### Your goal:
Where the line with "STEPPER2 pin IN1: A10 -> B11" appears below, start writing out lines exactly, and finish with the line with "TEMP1 pin OUT: C15 -> A0", which is included; write out nothing else.

### Data section:
Start of Block

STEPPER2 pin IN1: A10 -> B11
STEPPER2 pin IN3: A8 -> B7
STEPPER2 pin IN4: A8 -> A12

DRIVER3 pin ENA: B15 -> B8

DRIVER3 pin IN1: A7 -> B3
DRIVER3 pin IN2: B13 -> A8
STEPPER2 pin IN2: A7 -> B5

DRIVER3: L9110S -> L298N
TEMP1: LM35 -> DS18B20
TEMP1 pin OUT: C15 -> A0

End of Block
Start of Block

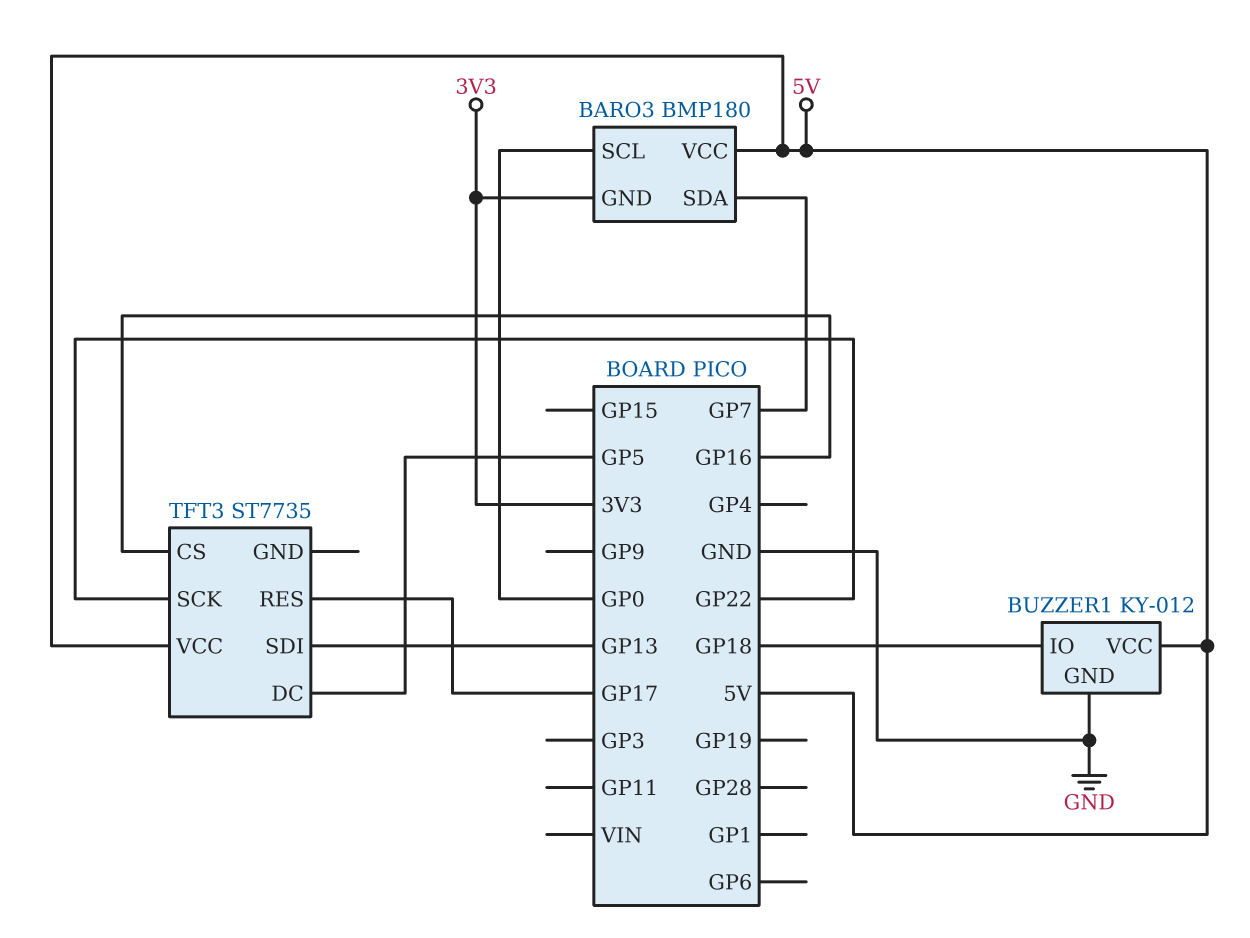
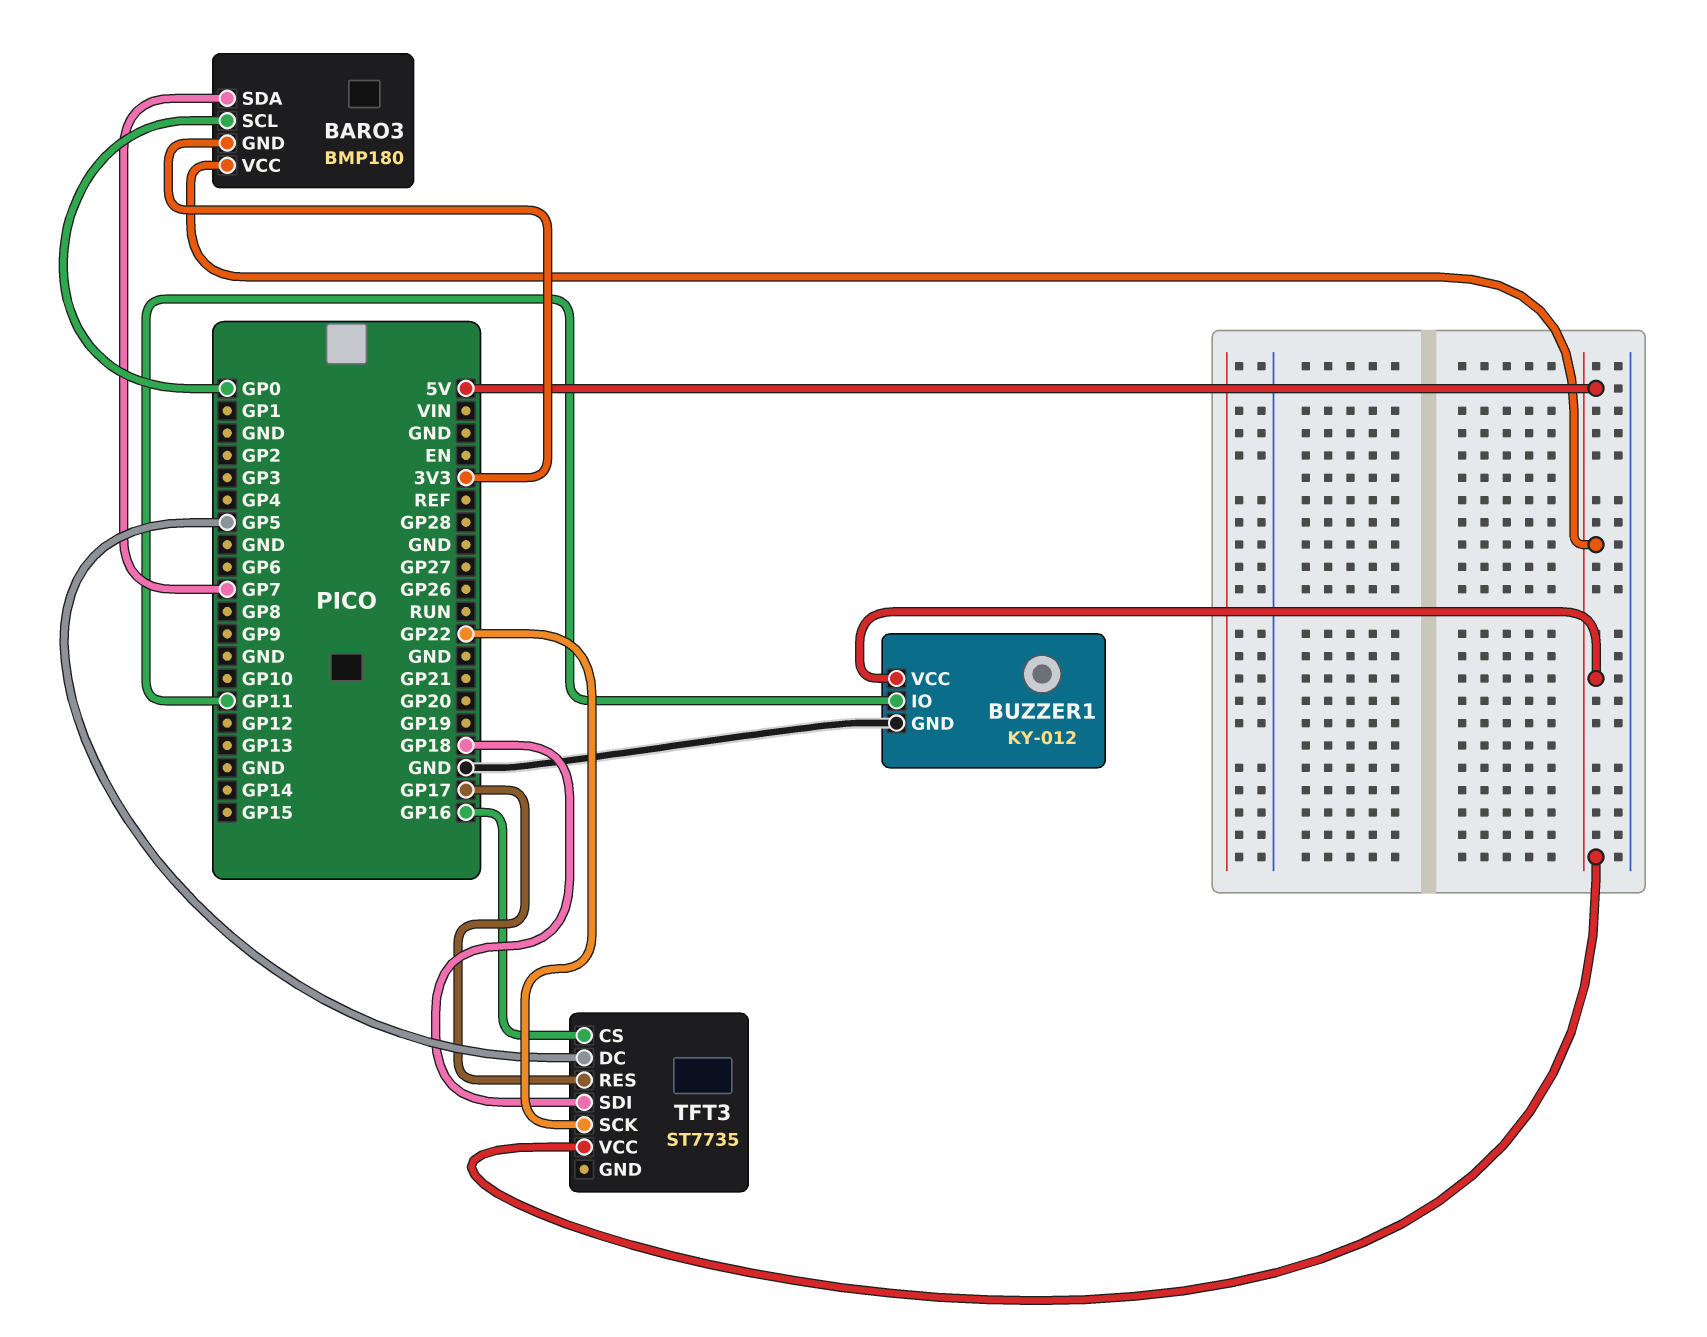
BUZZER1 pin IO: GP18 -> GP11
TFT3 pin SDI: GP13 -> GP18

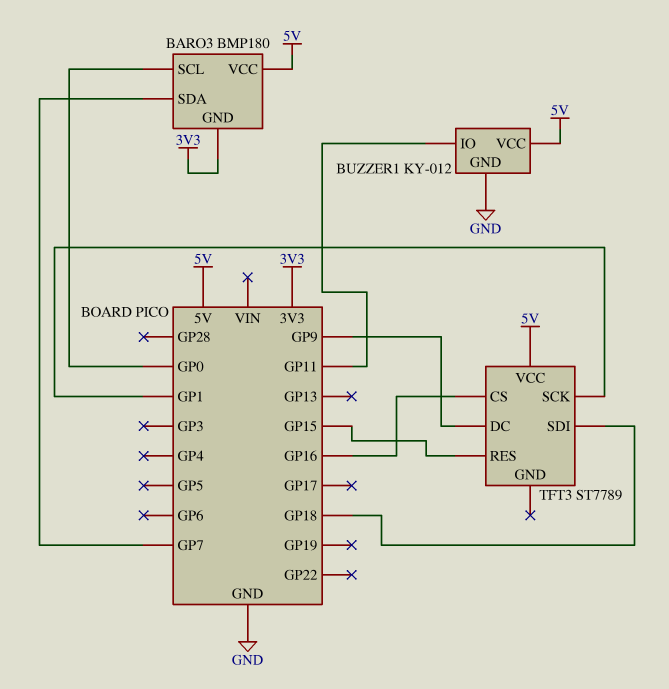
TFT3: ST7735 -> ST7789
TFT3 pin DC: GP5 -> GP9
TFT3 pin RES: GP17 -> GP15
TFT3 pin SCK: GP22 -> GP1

End of Block
Start of Block

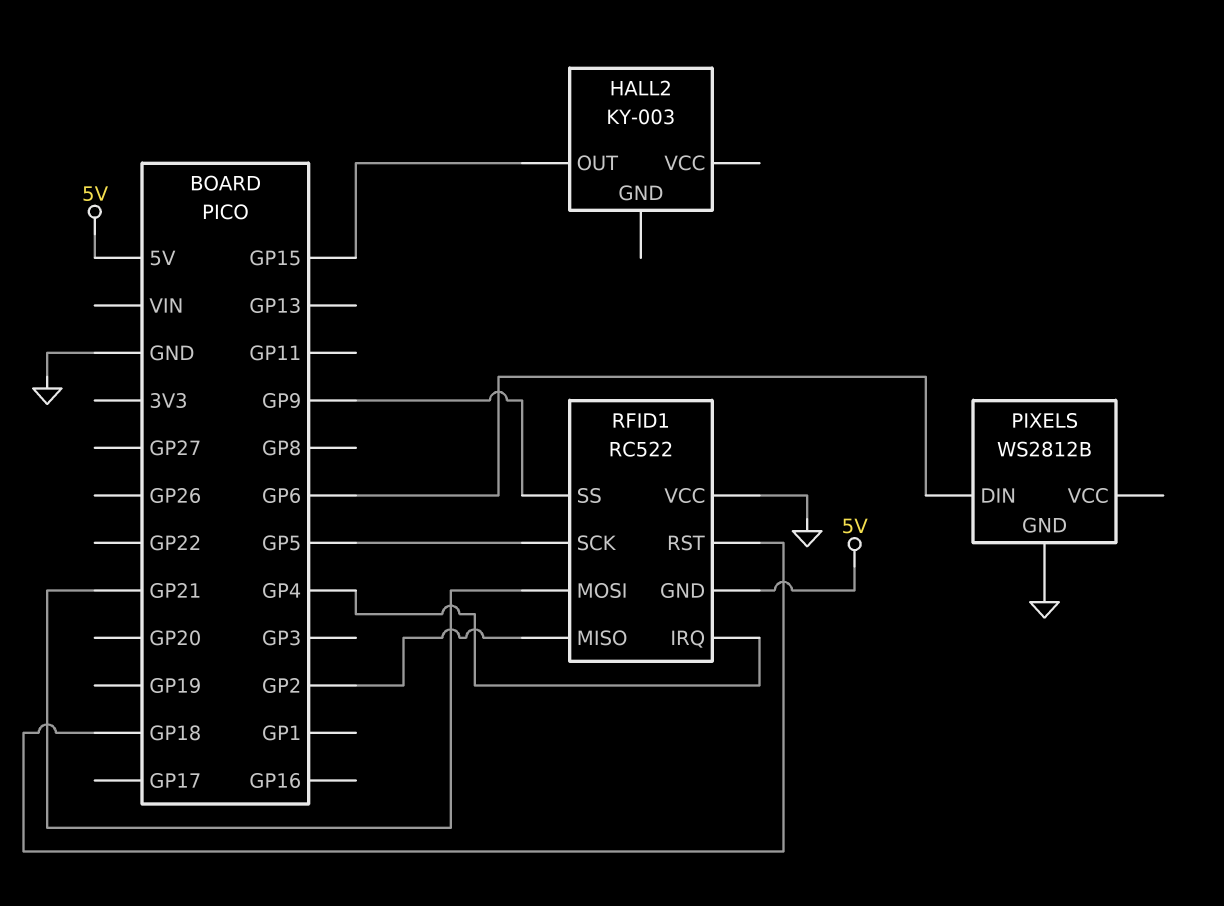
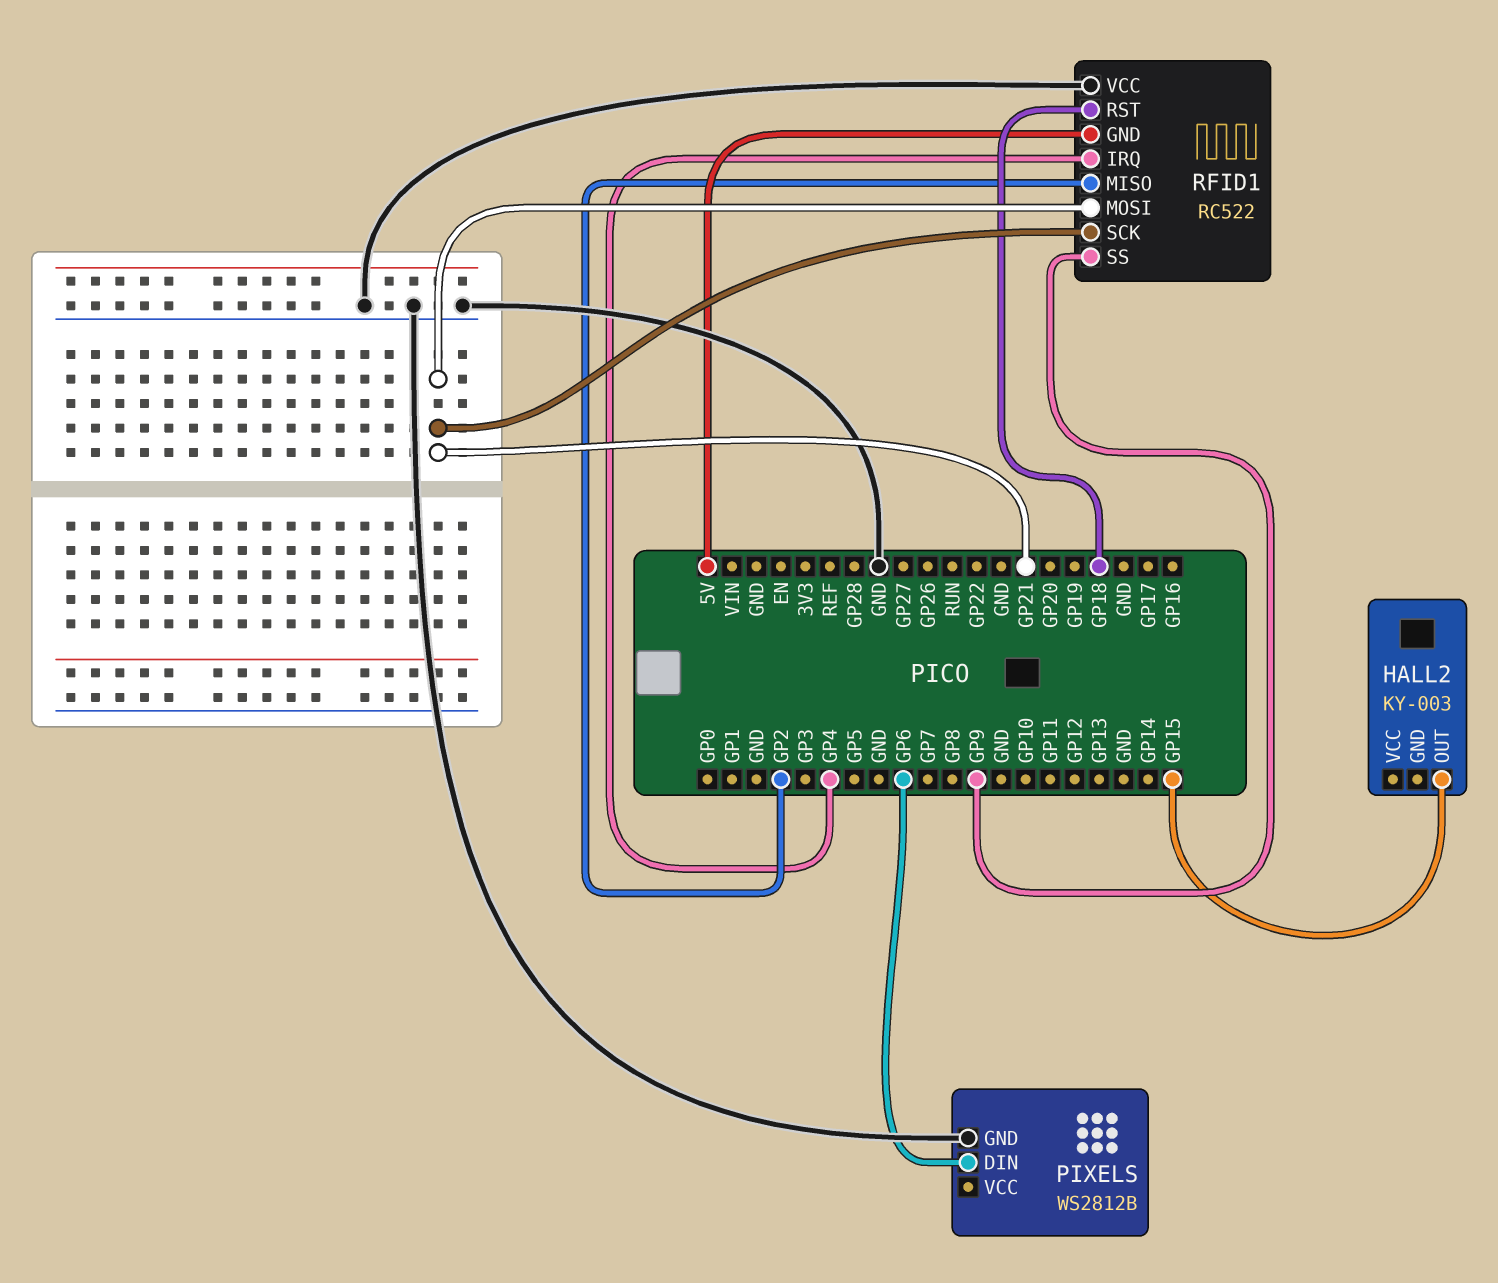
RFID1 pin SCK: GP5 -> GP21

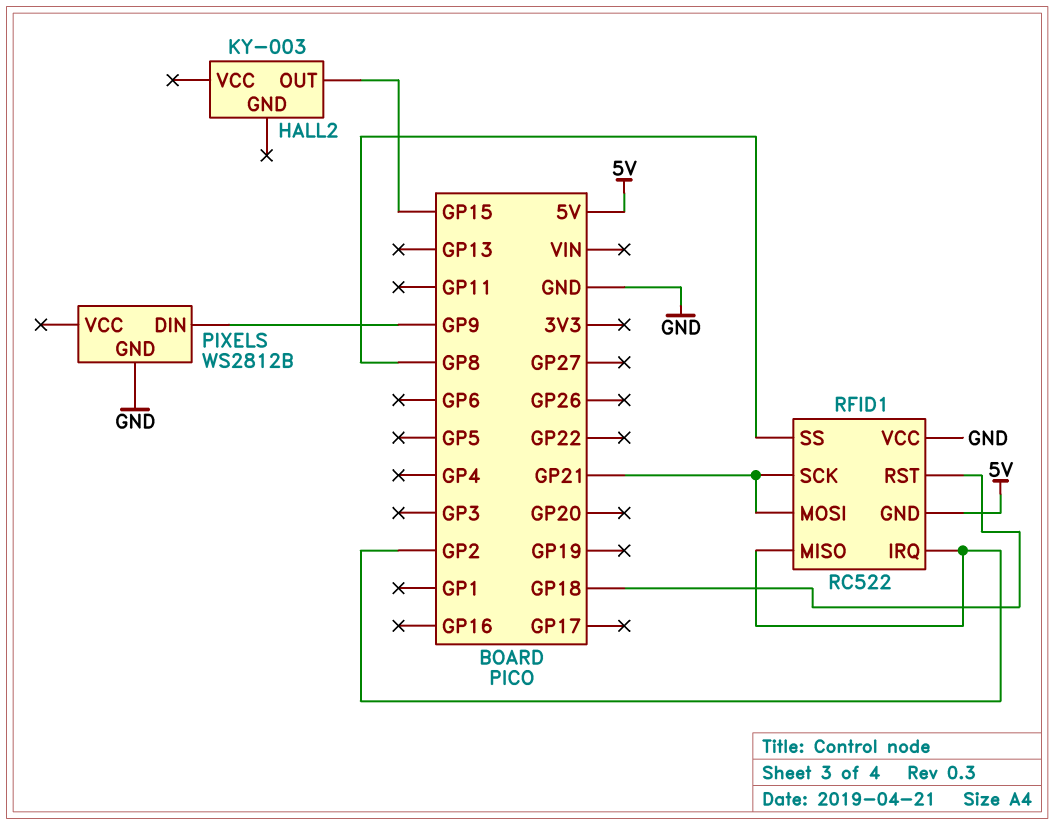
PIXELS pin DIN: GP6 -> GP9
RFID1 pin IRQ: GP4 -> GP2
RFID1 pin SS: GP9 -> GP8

End of Block

### Result of the task:
STEPPER2 pin IN1: A10 -> B11
STEPPER2 pin IN3: A8 -> B7
STEPPER2 pin IN4: A8 -> A12

DRIVER3 pin ENA: B15 -> B8

DRIVER3 pin IN1: A7 -> B3
DRIVER3 pin IN2: B13 -> A8
STEPPER2 pin IN2: A7 -> B5

DRIVER3: L9110S -> L298N
TEMP1: LM35 -> DS18B20
TEMP1 pin OUT: C15 -> A0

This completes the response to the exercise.